[Object count change data]
↓↓↓

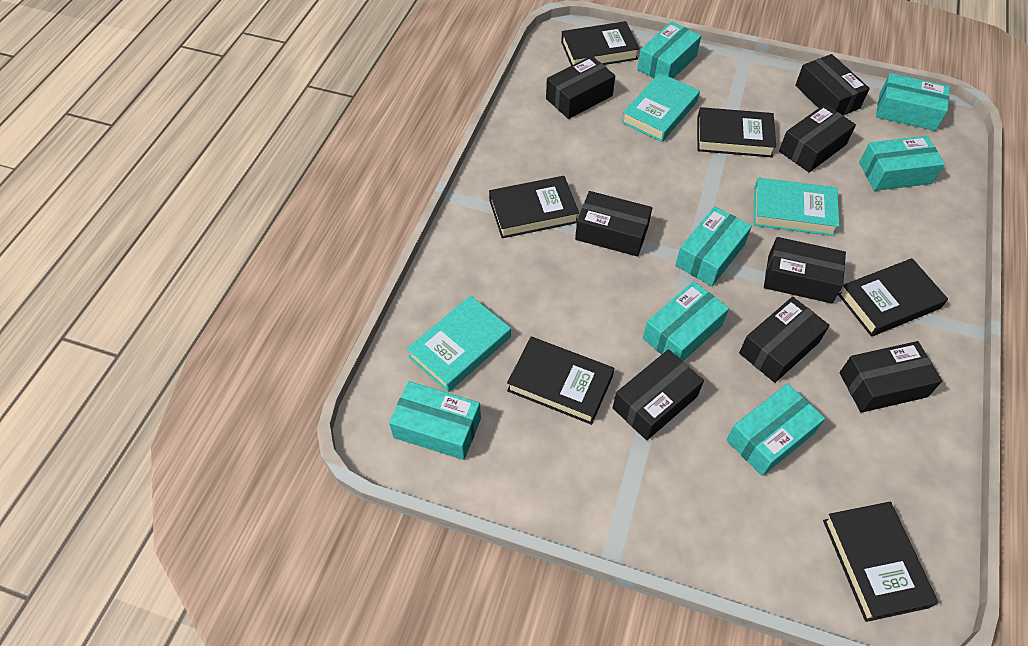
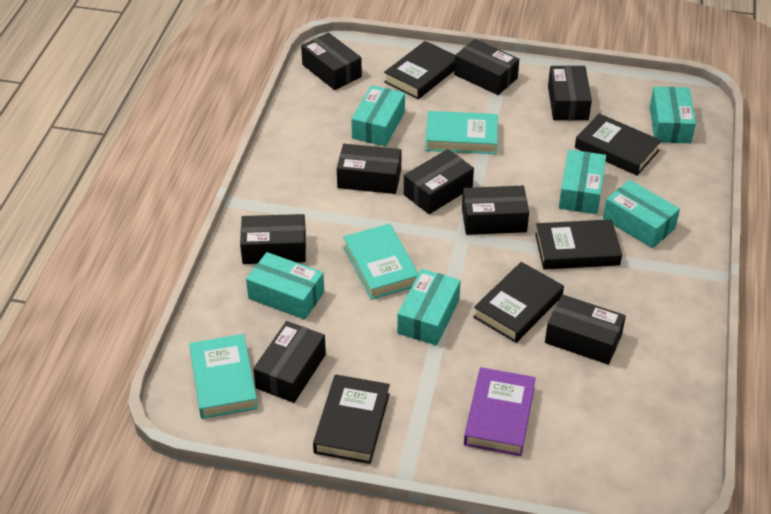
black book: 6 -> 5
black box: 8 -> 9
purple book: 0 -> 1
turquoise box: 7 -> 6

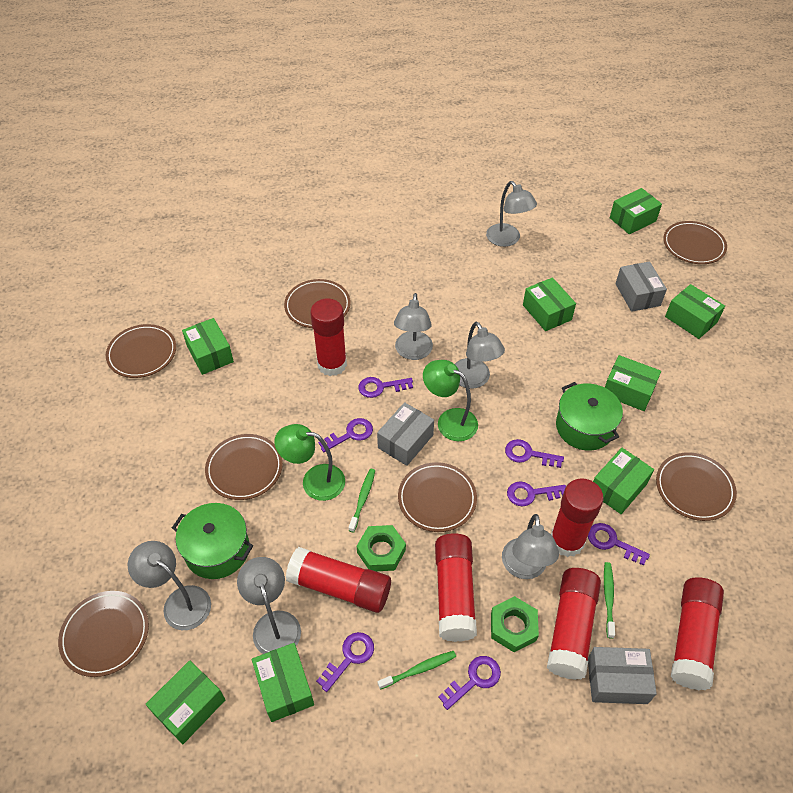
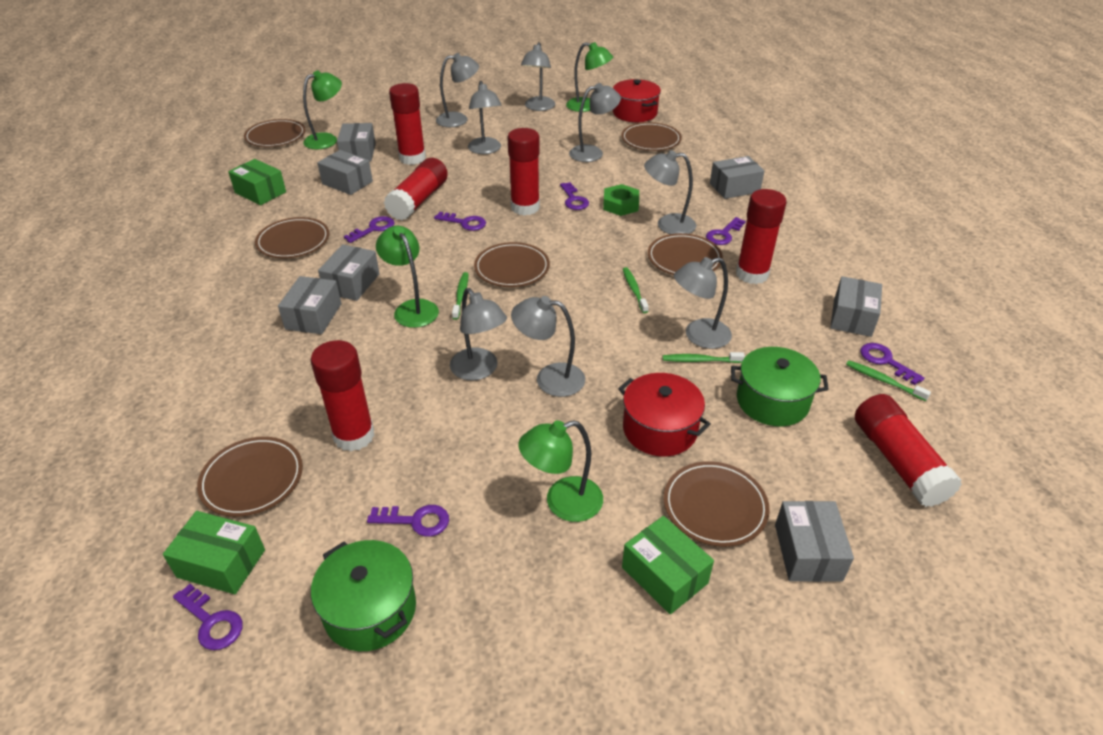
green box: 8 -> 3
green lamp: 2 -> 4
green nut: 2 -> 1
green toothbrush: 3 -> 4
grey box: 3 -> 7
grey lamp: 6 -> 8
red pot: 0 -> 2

↑↑↑

§ AIM OF THE TASK:
Your output must contain exactly the lines from the one containing "green nut: 2 -> 1" to the final line of the data above, and no other text.

§ SOLUTION TO THE EXERCISE:
green nut: 2 -> 1
green toothbrush: 3 -> 4
grey box: 3 -> 7
grey lamp: 6 -> 8
red pot: 0 -> 2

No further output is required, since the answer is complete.